## Records provided
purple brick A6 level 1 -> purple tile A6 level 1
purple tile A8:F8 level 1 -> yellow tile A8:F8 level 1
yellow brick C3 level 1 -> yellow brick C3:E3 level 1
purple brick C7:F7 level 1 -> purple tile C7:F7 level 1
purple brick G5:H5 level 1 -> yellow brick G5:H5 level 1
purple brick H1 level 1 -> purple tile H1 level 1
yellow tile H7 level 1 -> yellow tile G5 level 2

---

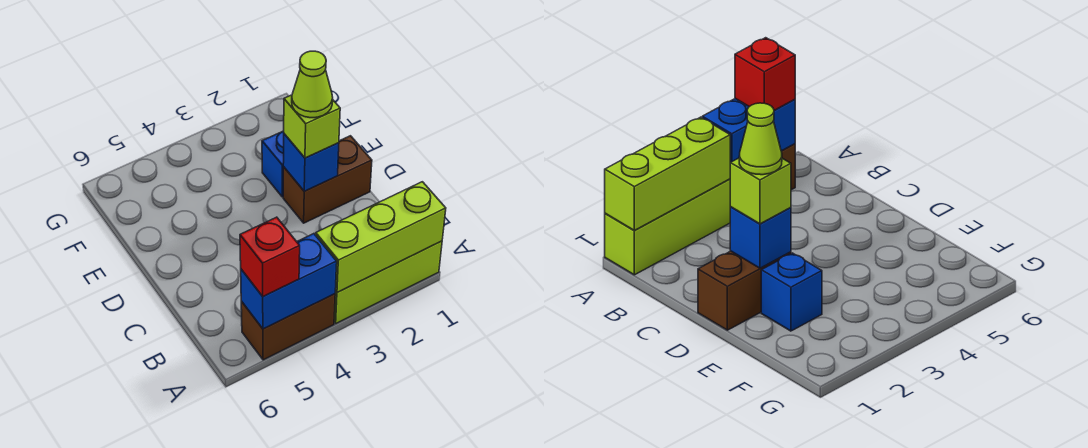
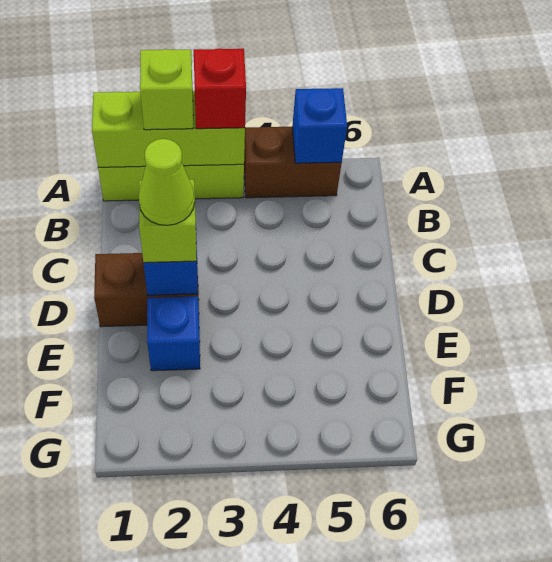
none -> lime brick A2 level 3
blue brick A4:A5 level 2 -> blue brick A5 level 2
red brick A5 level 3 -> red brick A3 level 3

...

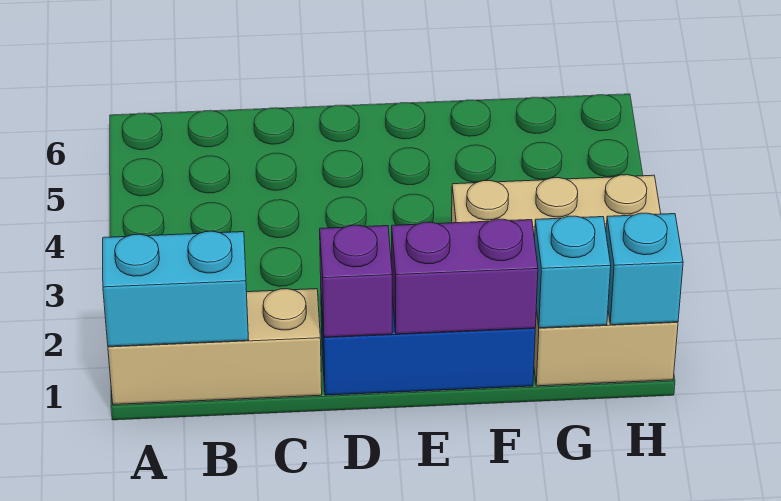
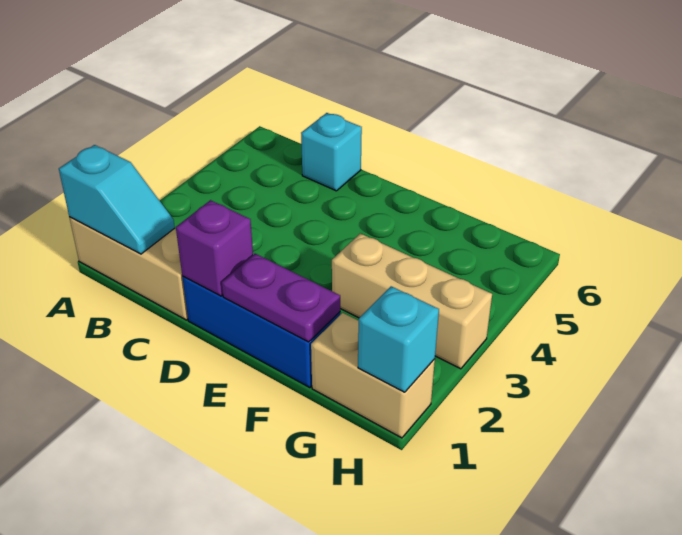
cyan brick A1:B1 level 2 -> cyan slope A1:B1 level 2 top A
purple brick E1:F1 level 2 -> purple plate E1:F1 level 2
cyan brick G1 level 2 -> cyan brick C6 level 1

## Your goal
Within the listing above, the range opens at the line with "cyan brick A1:B1" and closes at the line with "cyan brick G1". Reproduce exactly the lines of that range, including both ends.

## Finished exercise
cyan brick A1:B1 level 2 -> cyan slope A1:B1 level 2 top A
purple brick E1:F1 level 2 -> purple plate E1:F1 level 2
cyan brick G1 level 2 -> cyan brick C6 level 1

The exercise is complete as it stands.